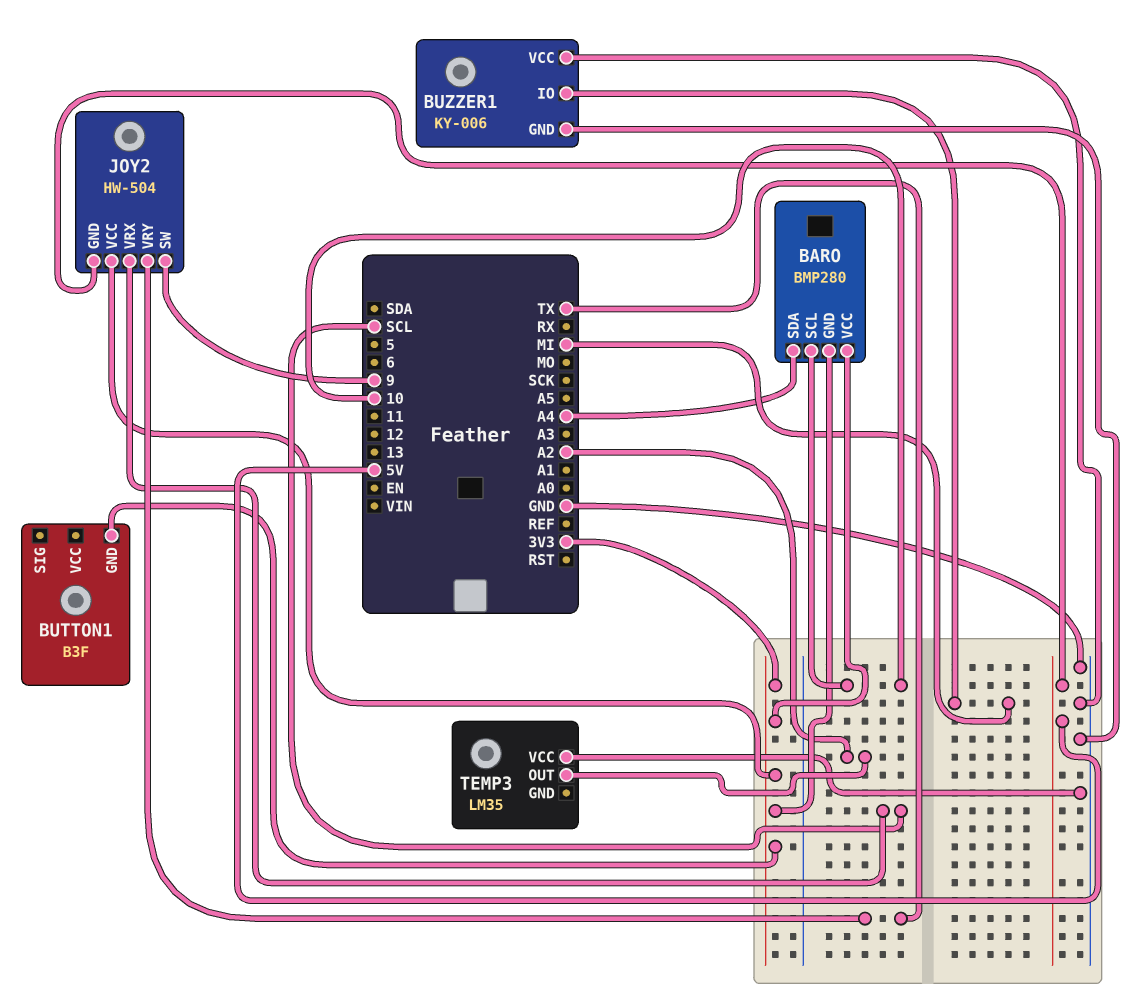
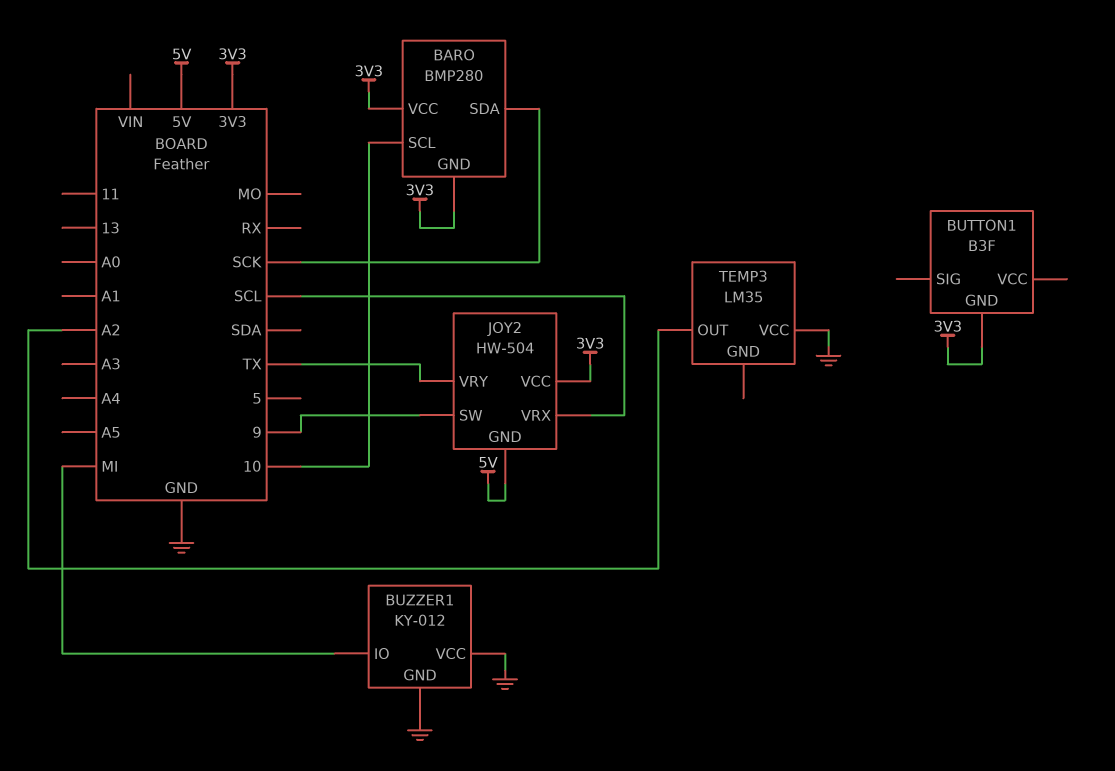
BARO pin SDA: A4 -> SCK
BUZZER1: KY-006 -> KY-012

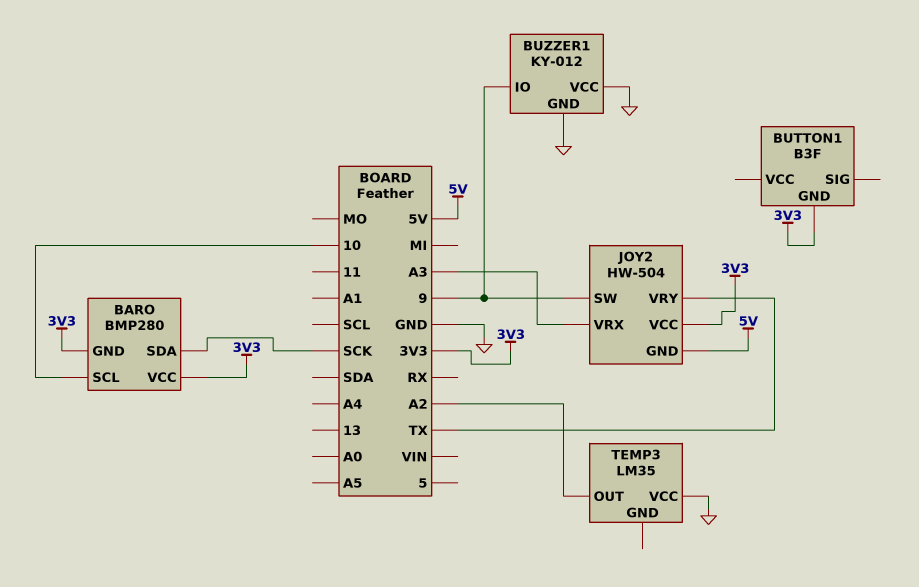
BUZZER1 pin IO: MI -> 9
JOY2 pin VRX: SCL -> A3

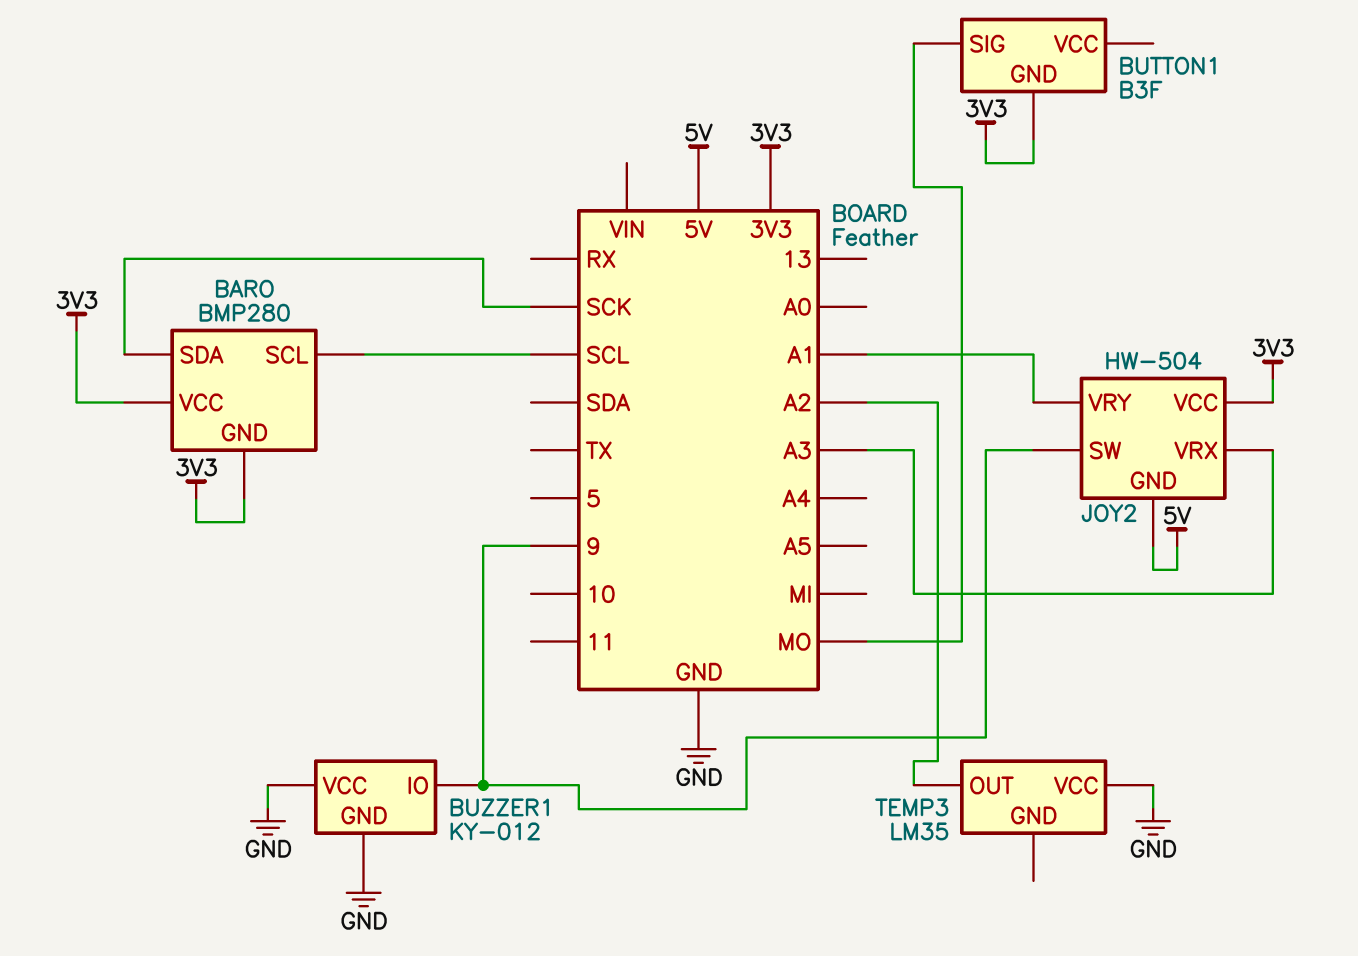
BARO pin SCL: 10 -> SCL
BUTTON1 pin SIG: none -> MO
JOY2 pin VRY: TX -> A1

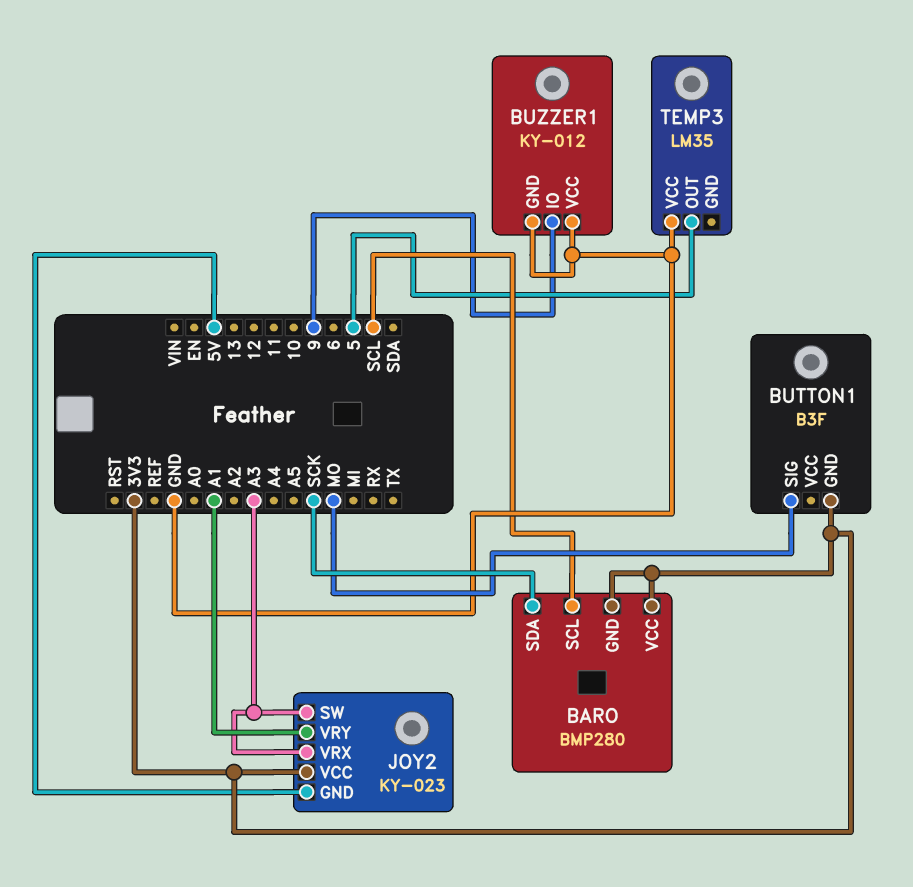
JOY2: HW-504 -> KY-023
JOY2 pin SW: 9 -> A3
TEMP3 pin OUT: A2 -> 5

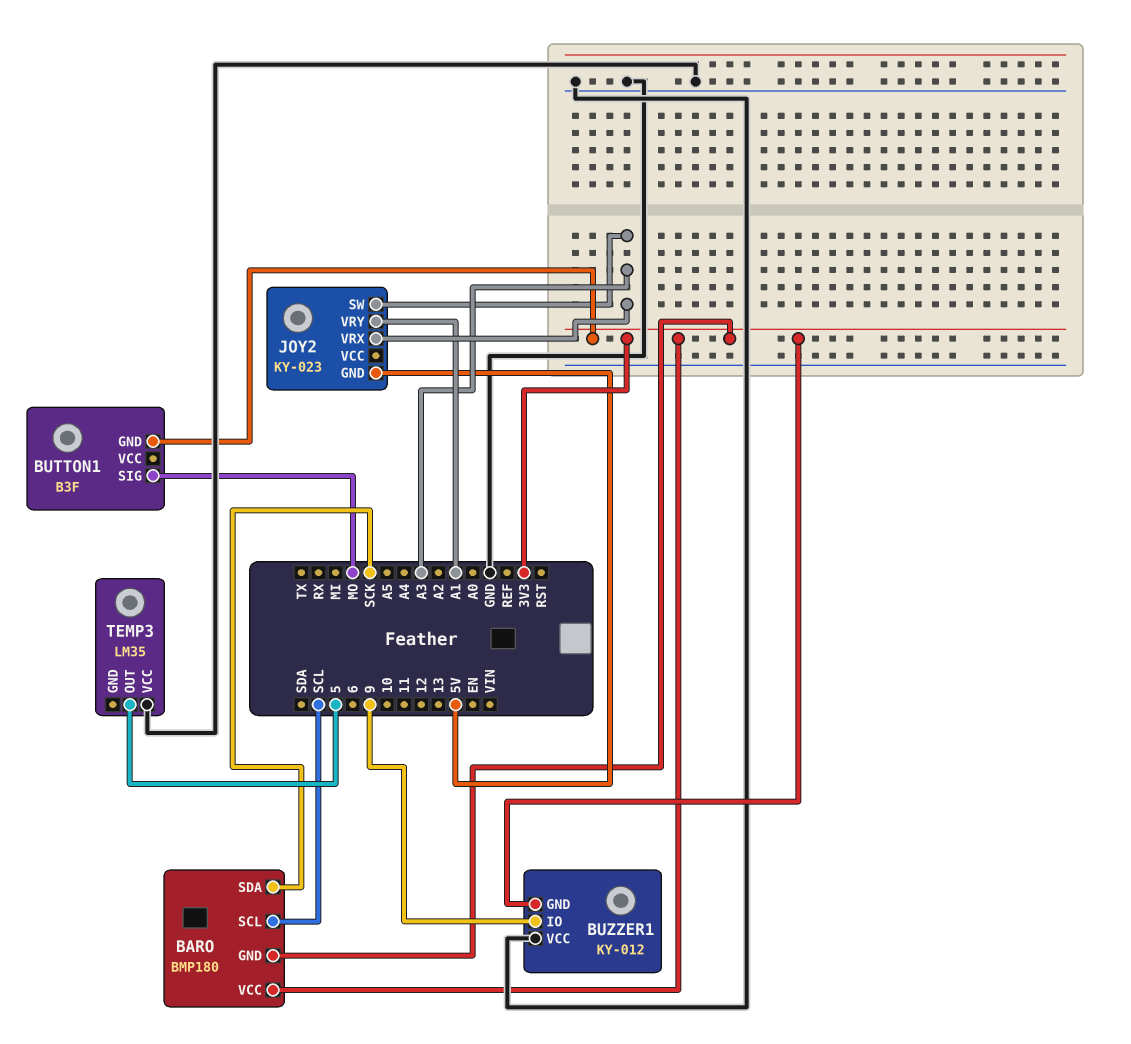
BARO: BMP280 -> BMP180
BUZZER1 pin GND: GND -> 3V3
JOY2 pin VCC: 3V3 -> none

----

**WORK TO BE COMPLETED**
An exact reproduction of the data is required, with pictures excluded.

**WRITTEN RESPONSE**
BARO pin SDA: A4 -> SCK
BUZZER1: KY-006 -> KY-012

BUZZER1 pin IO: MI -> 9
JOY2 pin VRX: SCL -> A3

BARO pin SCL: 10 -> SCL
BUTTON1 pin SIG: none -> MO
JOY2 pin VRY: TX -> A1

JOY2: HW-504 -> KY-023
JOY2 pin SW: 9 -> A3
TEMP3 pin OUT: A2 -> 5

BARO: BMP280 -> BMP180
BUZZER1 pin GND: GND -> 3V3
JOY2 pin VCC: 3V3 -> none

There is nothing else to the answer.